* Work instruction: Return the lines below exactly, from the first line to the line that contains "C2: 1nF (3V3, BUF) -> none". Leave out pictures.

* Supplied data:
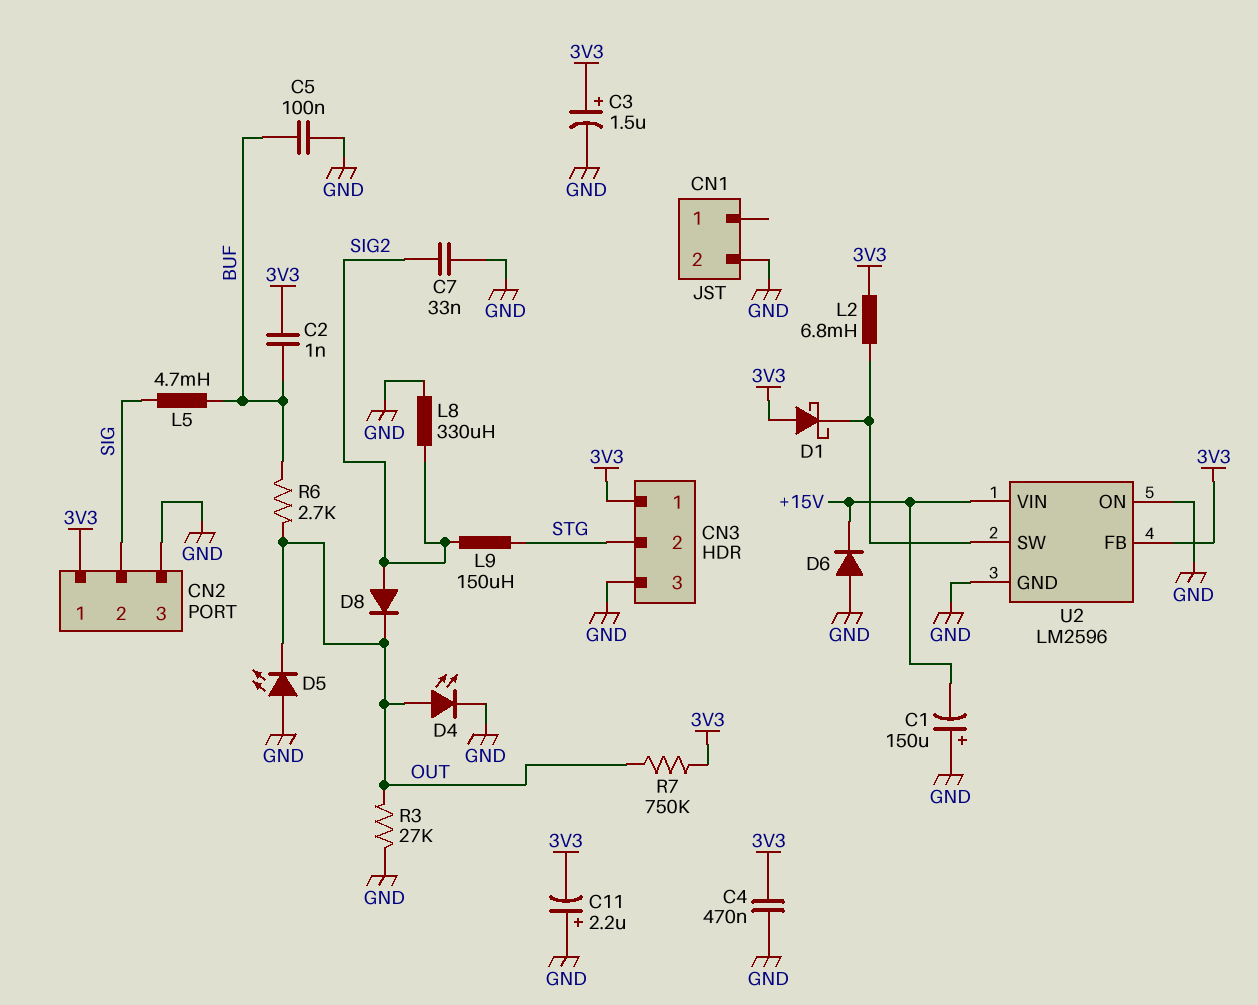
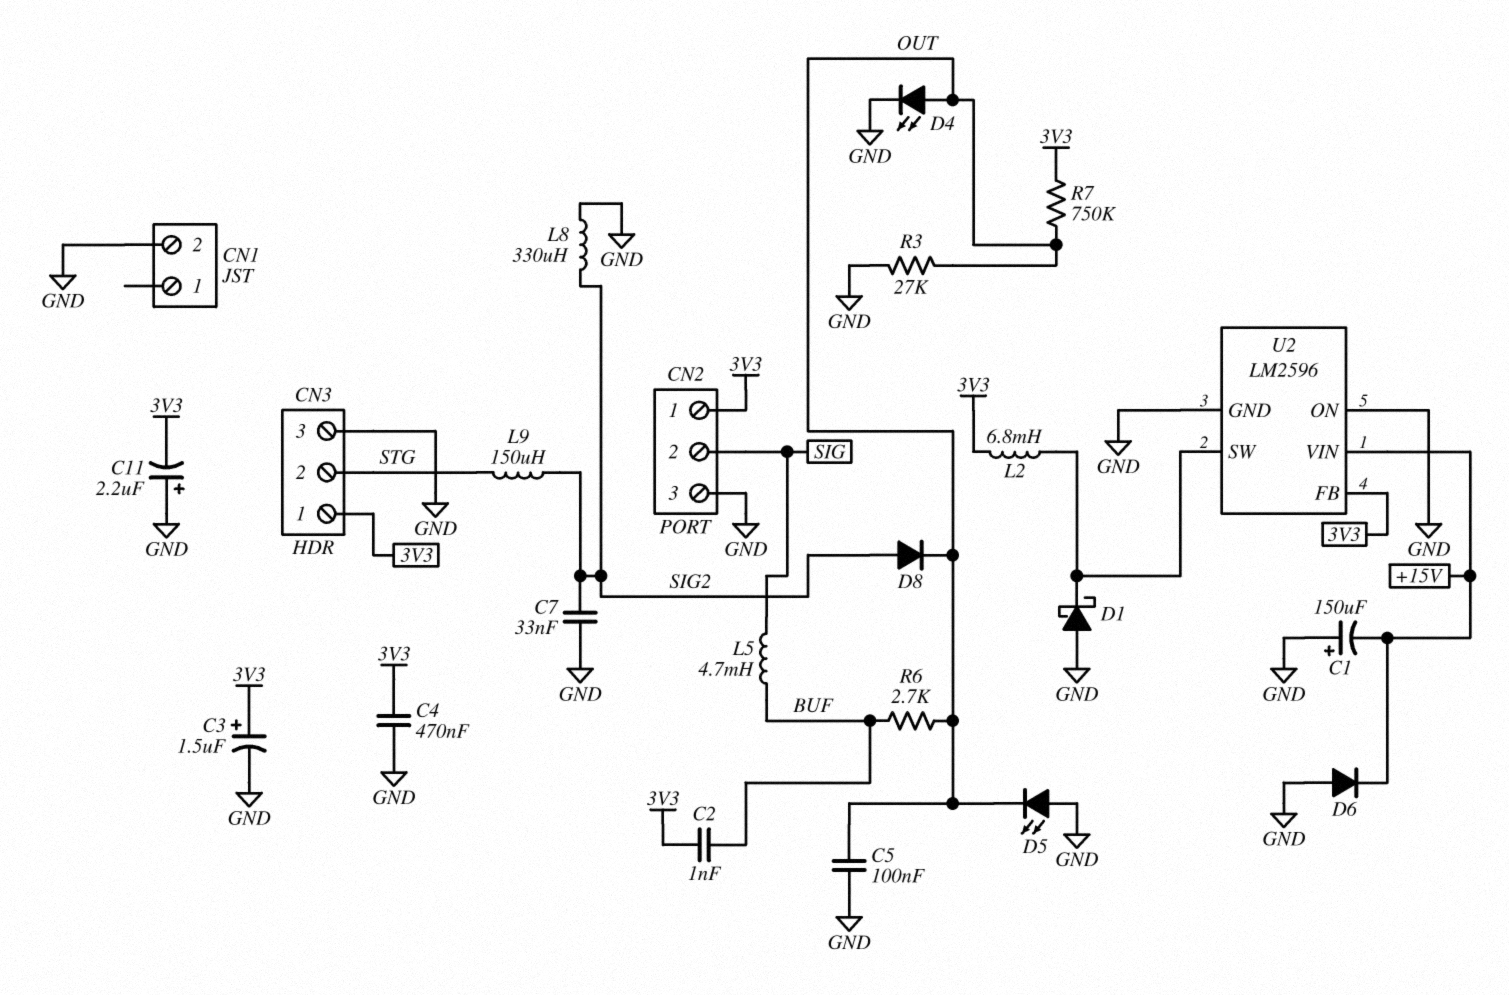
C5: 100nF (BUF, GND) -> 100nF (GND, OUT)
D1: schottky (A 3V3, K U2/SW) -> schottky (A GND, K U2/SW)

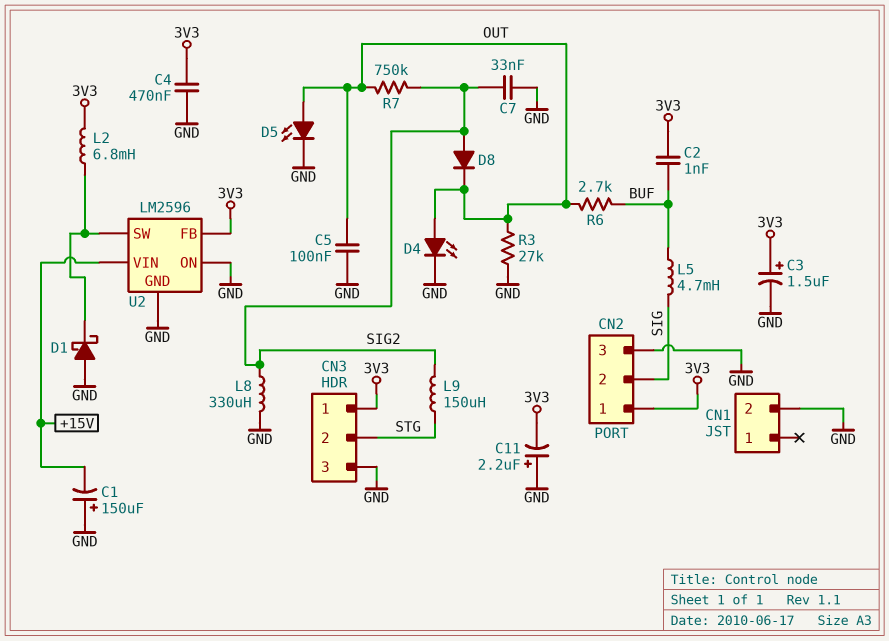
D5: LED (A GND, K OUT) -> LED (A OUT, K GND)
D6: diode (A GND, K +15V) -> none
R7: 750k (3V3, OUT) -> 750k (OUT, SIG2)

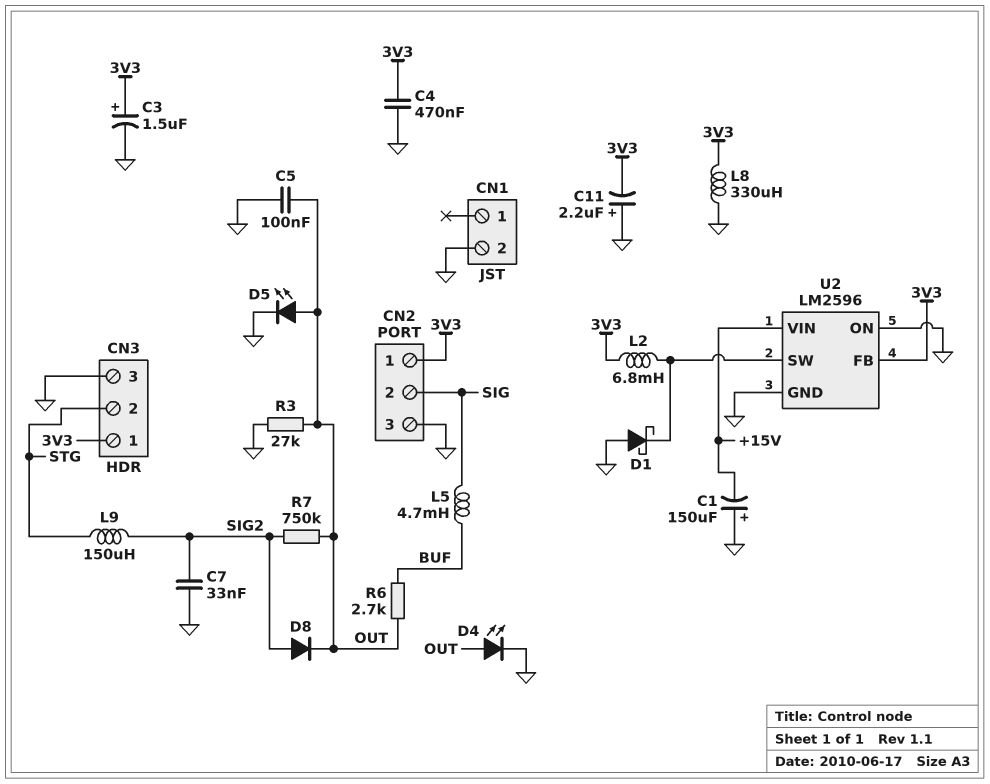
C2: 1nF (3V3, BUF) -> none
L8: 330uH (GND, SIG2) -> 330uH (3V3, GND)

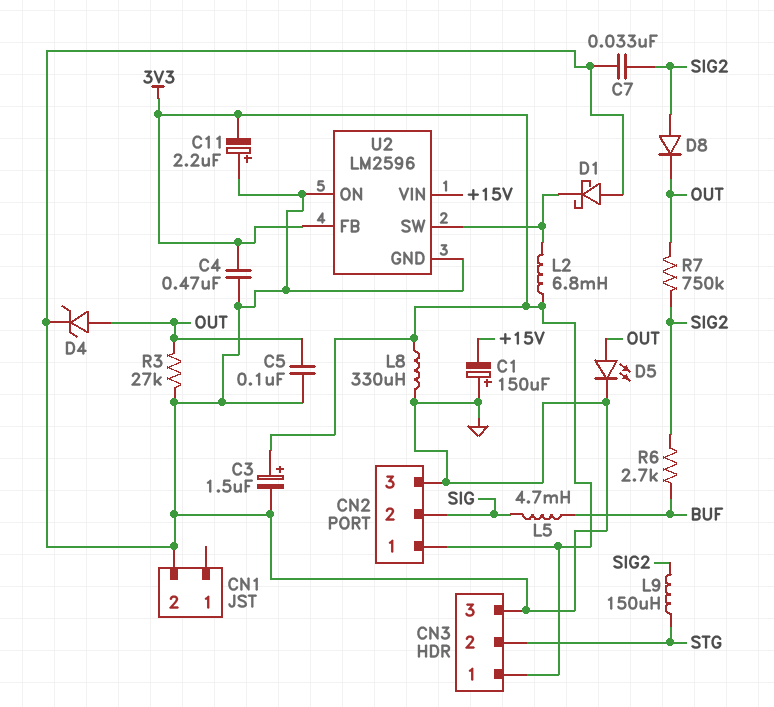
D4: LED (A OUT, K GND) -> zener (A OUT, K GND)
R6: 2.7k (BUF, OUT) -> 2.7k (BUF, SIG2)

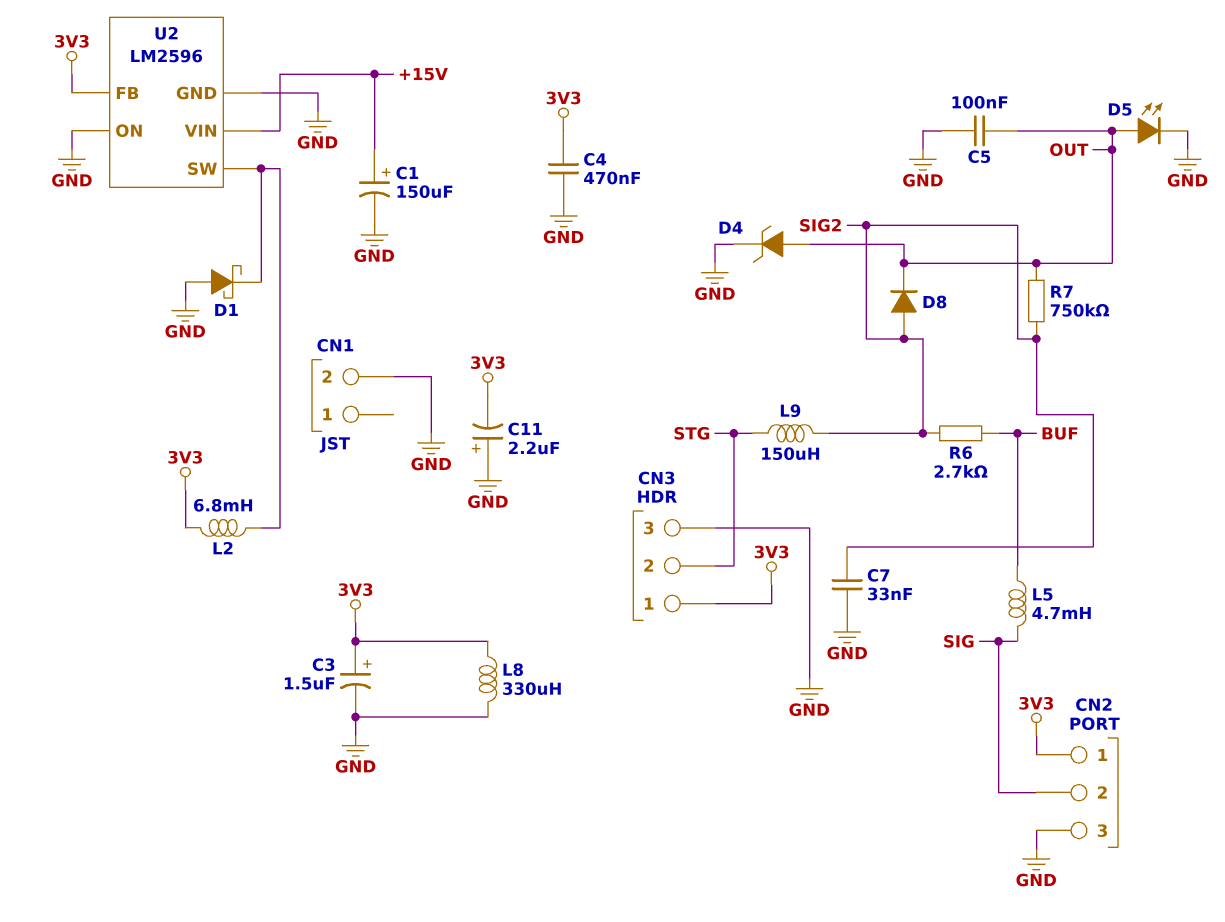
C1: 150uF (plus GND, minus +15V) -> 150uF (plus +15V, minus GND)
R3: 27k (GND, OUT) -> none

* Solution for this problem:
C5: 100nF (BUF, GND) -> 100nF (GND, OUT)
D1: schottky (A 3V3, K U2/SW) -> schottky (A GND, K U2/SW)

D5: LED (A GND, K OUT) -> LED (A OUT, K GND)
D6: diode (A GND, K +15V) -> none
R7: 750k (3V3, OUT) -> 750k (OUT, SIG2)

C2: 1nF (3V3, BUF) -> none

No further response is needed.